§ **MATERIAL PROVIDED**:
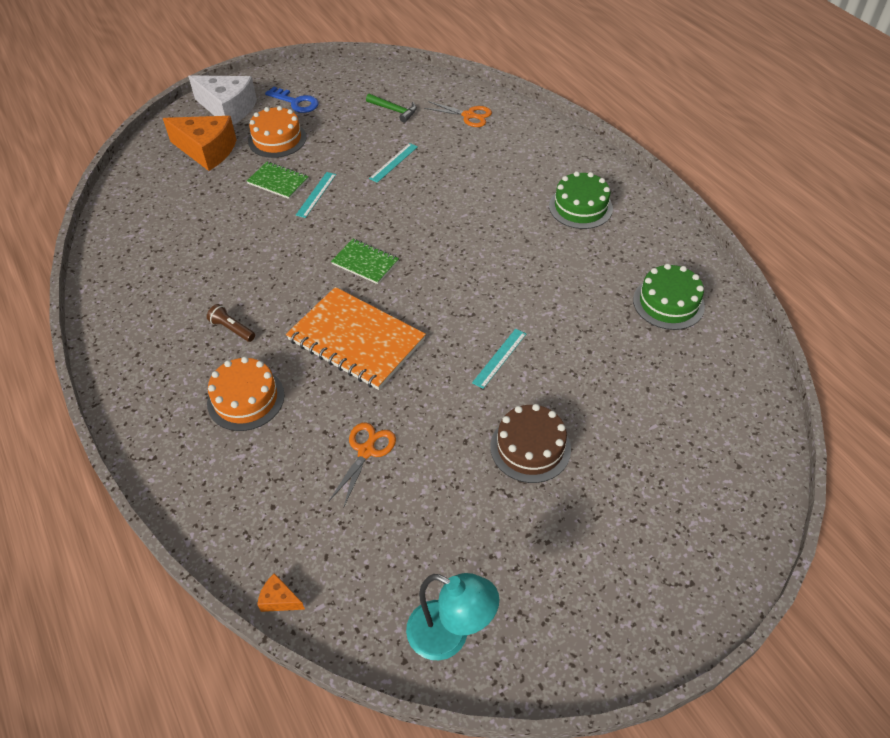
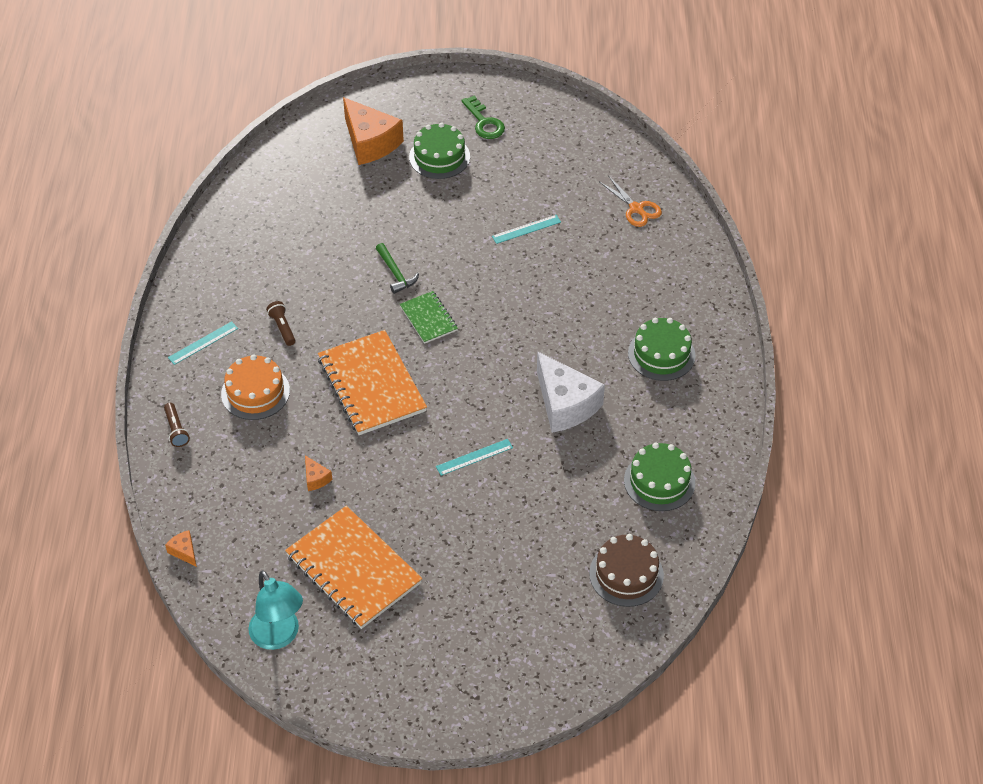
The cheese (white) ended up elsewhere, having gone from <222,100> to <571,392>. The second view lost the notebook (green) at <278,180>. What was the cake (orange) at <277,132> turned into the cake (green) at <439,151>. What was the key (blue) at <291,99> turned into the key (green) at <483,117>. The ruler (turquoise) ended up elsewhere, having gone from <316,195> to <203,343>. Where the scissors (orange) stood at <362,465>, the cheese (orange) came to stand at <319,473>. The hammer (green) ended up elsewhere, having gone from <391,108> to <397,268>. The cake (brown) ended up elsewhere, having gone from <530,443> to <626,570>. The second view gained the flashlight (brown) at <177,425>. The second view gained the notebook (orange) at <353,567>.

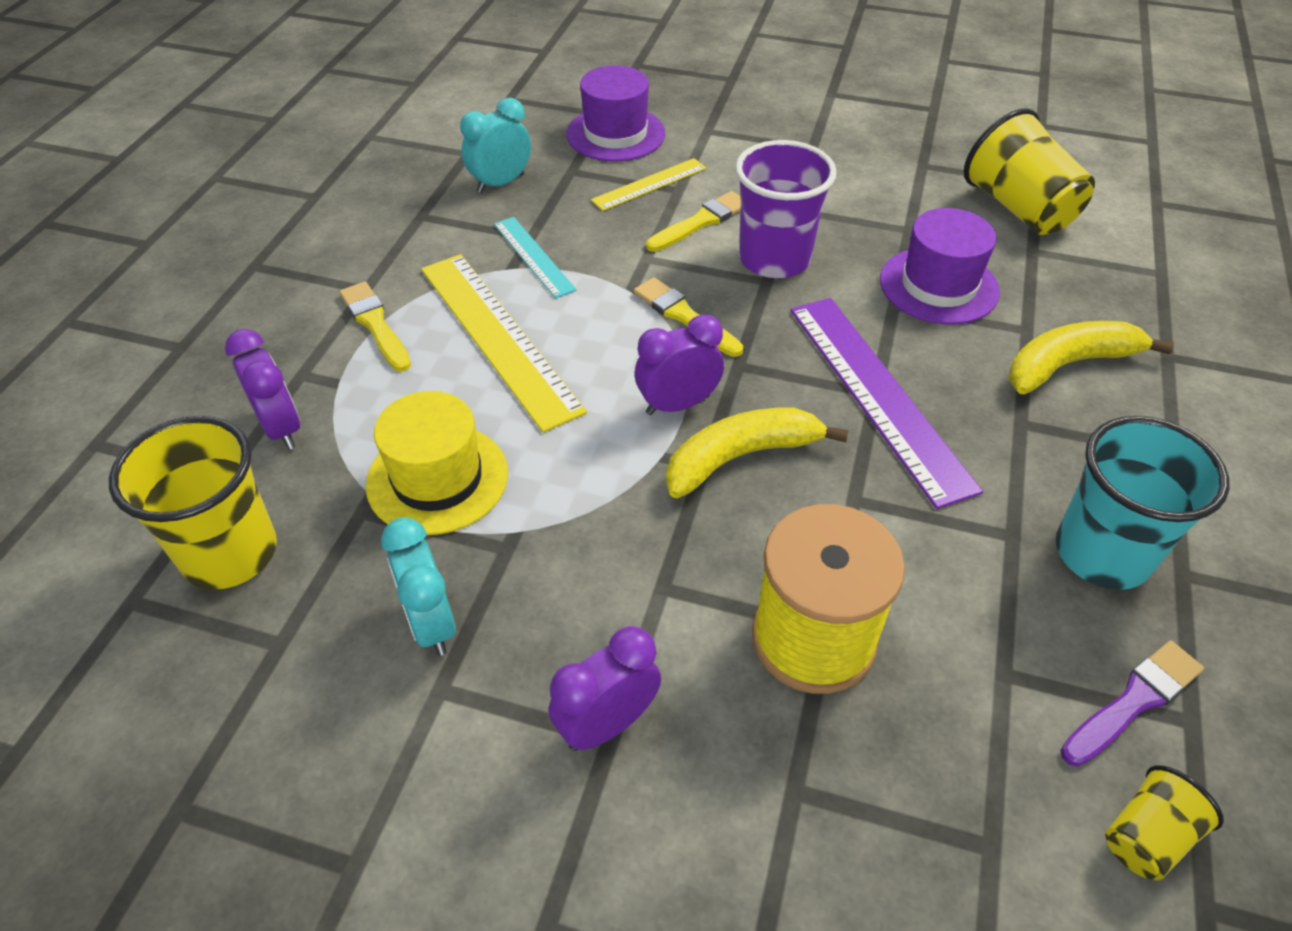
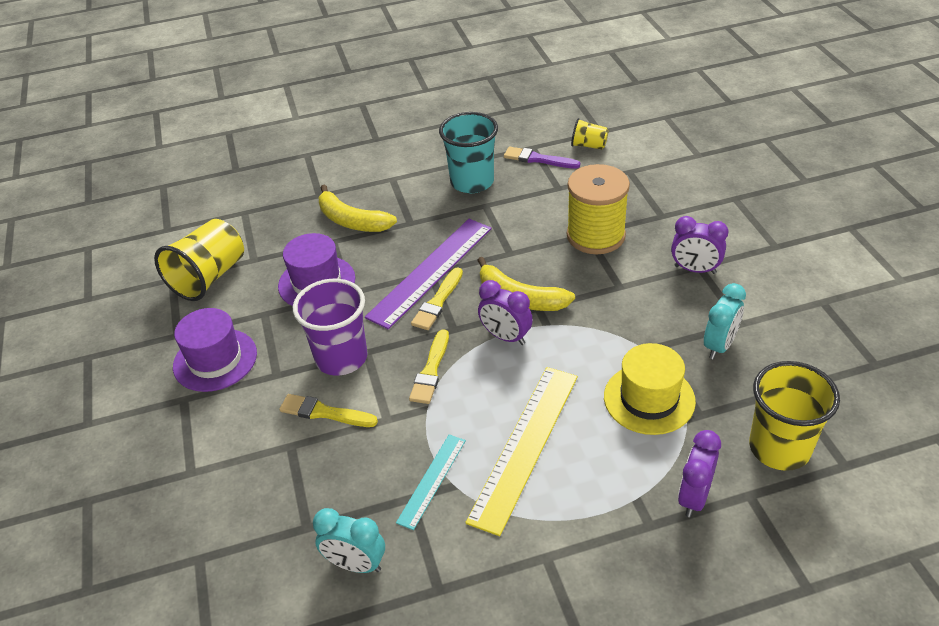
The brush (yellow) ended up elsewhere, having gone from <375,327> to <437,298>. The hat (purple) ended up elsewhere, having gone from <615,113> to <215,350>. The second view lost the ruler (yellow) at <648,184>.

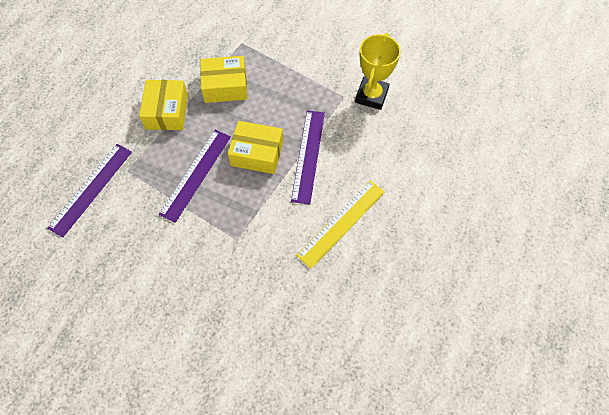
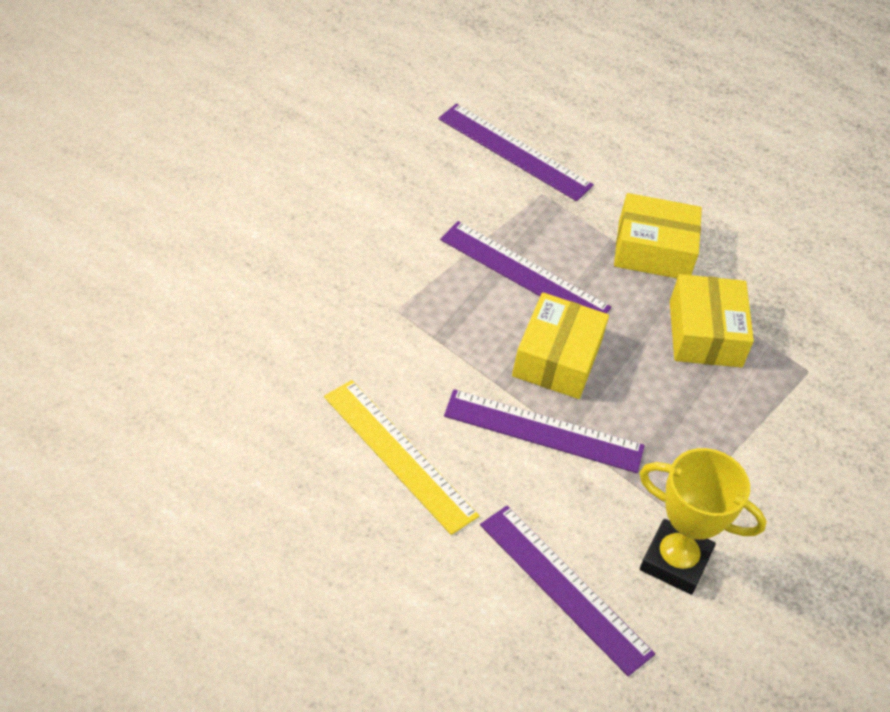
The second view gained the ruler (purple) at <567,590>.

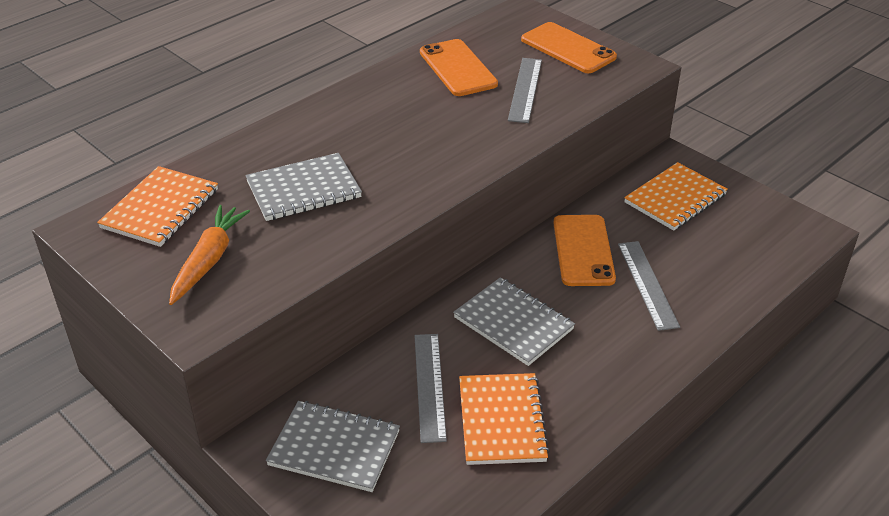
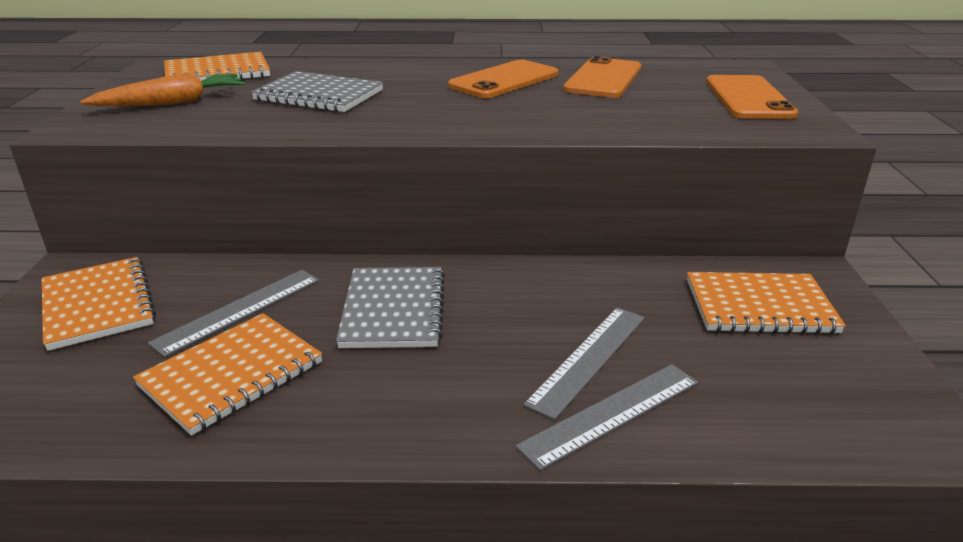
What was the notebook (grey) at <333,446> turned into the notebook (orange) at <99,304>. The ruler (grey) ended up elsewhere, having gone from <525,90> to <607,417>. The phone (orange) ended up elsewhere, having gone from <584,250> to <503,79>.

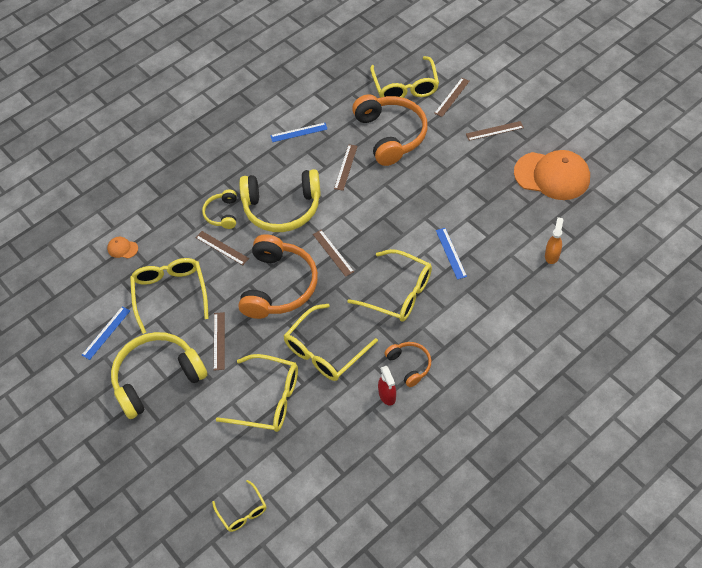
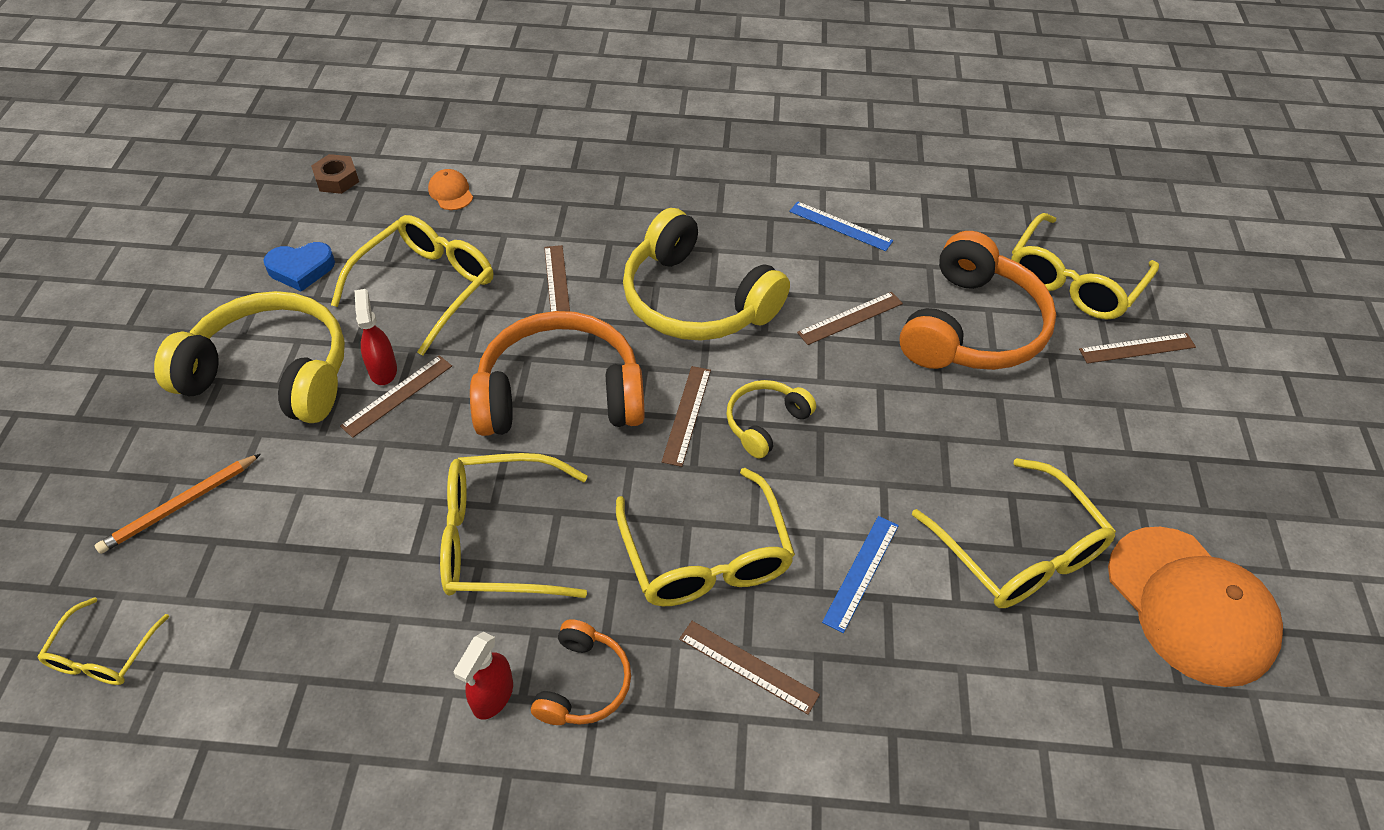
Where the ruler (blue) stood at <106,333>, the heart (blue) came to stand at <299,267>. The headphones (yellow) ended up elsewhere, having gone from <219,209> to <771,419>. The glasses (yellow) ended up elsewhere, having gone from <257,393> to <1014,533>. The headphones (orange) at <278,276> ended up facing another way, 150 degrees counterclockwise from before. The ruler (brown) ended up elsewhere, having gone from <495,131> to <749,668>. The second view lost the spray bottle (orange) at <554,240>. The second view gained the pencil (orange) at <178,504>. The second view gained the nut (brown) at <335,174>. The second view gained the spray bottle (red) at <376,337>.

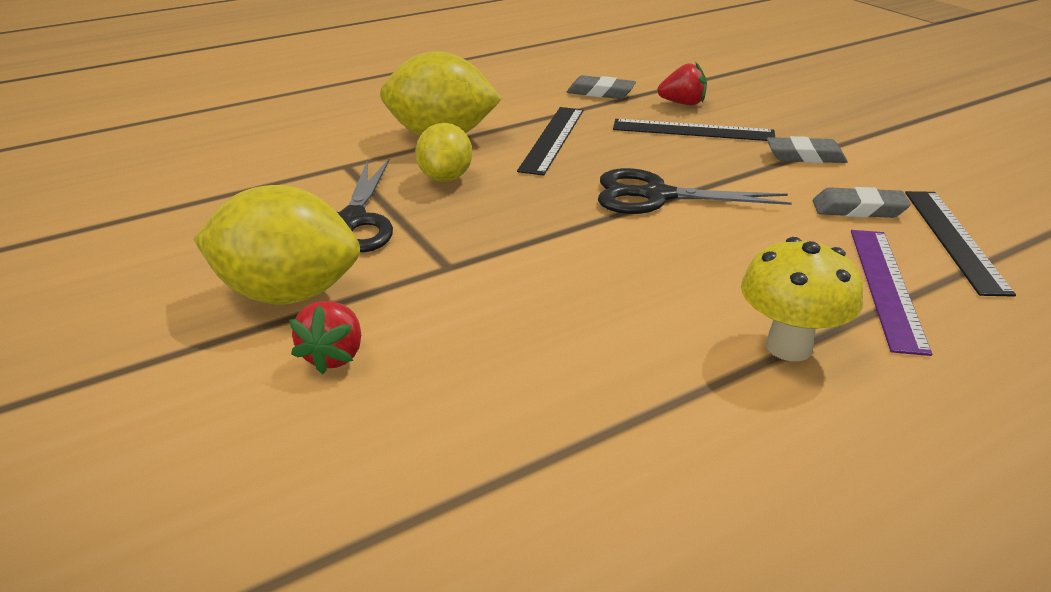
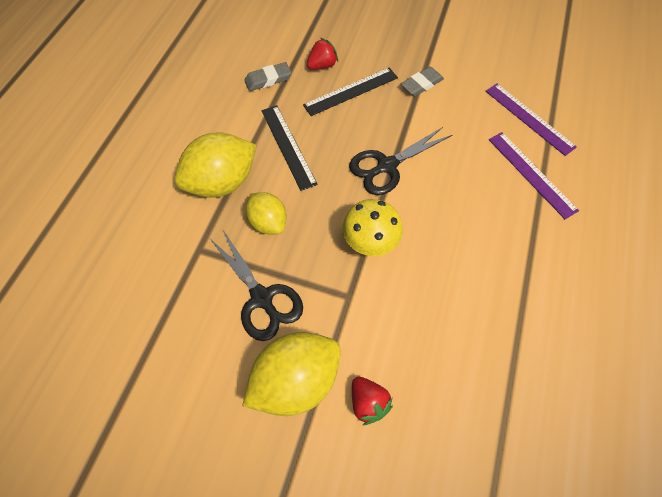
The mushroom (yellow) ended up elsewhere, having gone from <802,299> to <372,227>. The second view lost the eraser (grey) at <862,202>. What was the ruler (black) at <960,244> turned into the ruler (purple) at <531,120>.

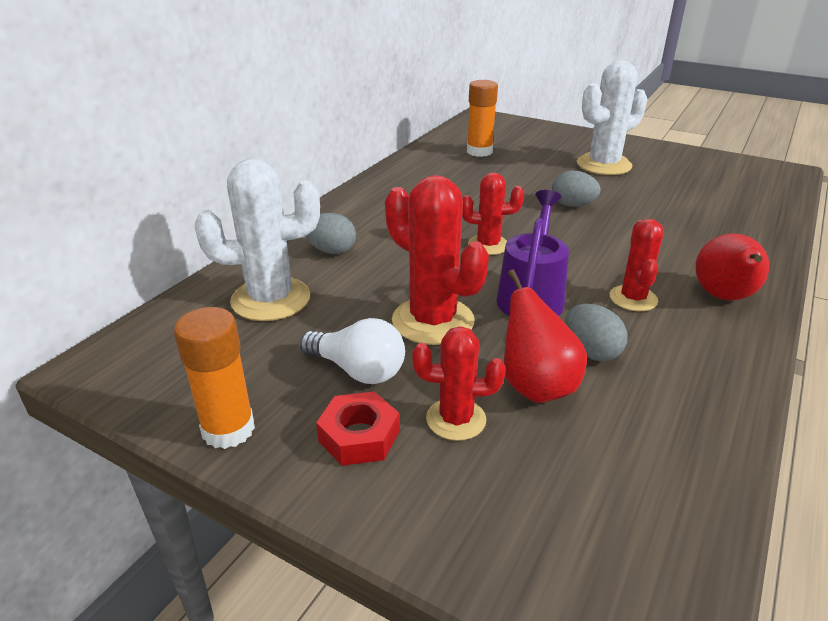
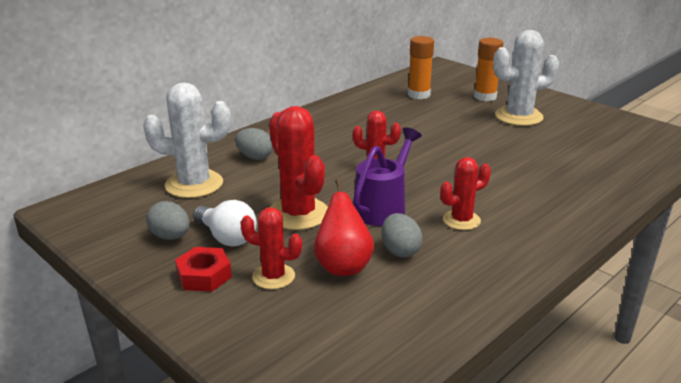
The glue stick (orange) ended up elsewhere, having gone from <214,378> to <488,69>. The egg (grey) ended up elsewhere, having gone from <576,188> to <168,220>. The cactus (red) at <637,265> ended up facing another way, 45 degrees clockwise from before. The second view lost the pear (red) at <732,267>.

§ **WORK TASK**:
Copy out every line of the material above exactly, skipping the pictures.

§ **WRITTEN RESPONSE**:
The cheese (white) ended up elsewhere, having gone from <222,100> to <571,392>. The second view lost the notebook (green) at <278,180>. What was the cake (orange) at <277,132> turned into the cake (green) at <439,151>. What was the key (blue) at <291,99> turned into the key (green) at <483,117>. The ruler (turquoise) ended up elsewhere, having gone from <316,195> to <203,343>. Where the scissors (orange) stood at <362,465>, the cheese (orange) came to stand at <319,473>. The hammer (green) ended up elsewhere, having gone from <391,108> to <397,268>. The cake (brown) ended up elsewhere, having gone from <530,443> to <626,570>. The second view gained the flashlight (brown) at <177,425>. The second view gained the notebook (orange) at <353,567>.

The brush (yellow) ended up elsewhere, having gone from <375,327> to <437,298>. The hat (purple) ended up elsewhere, having gone from <615,113> to <215,350>. The second view lost the ruler (yellow) at <648,184>.

The second view gained the ruler (purple) at <567,590>.

What was the notebook (grey) at <333,446> turned into the notebook (orange) at <99,304>. The ruler (grey) ended up elsewhere, having gone from <525,90> to <607,417>. The phone (orange) ended up elsewhere, having gone from <584,250> to <503,79>.

Where the ruler (blue) stood at <106,333>, the heart (blue) came to stand at <299,267>. The headphones (yellow) ended up elsewhere, having gone from <219,209> to <771,419>. The glasses (yellow) ended up elsewhere, having gone from <257,393> to <1014,533>. The headphones (orange) at <278,276> ended up facing another way, 150 degrees counterclockwise from before. The ruler (brown) ended up elsewhere, having gone from <495,131> to <749,668>. The second view lost the spray bottle (orange) at <554,240>. The second view gained the pencil (orange) at <178,504>. The second view gained the nut (brown) at <335,174>. The second view gained the spray bottle (red) at <376,337>.

The mushroom (yellow) ended up elsewhere, having gone from <802,299> to <372,227>. The second view lost the eraser (grey) at <862,202>. What was the ruler (black) at <960,244> turned into the ruler (purple) at <531,120>.

The glue stick (orange) ended up elsewhere, having gone from <214,378> to <488,69>. The egg (grey) ended up elsewhere, having gone from <576,188> to <168,220>. The cactus (red) at <637,265> ended up facing another way, 45 degrees clockwise from before. The second view lost the pear (red) at <732,267>.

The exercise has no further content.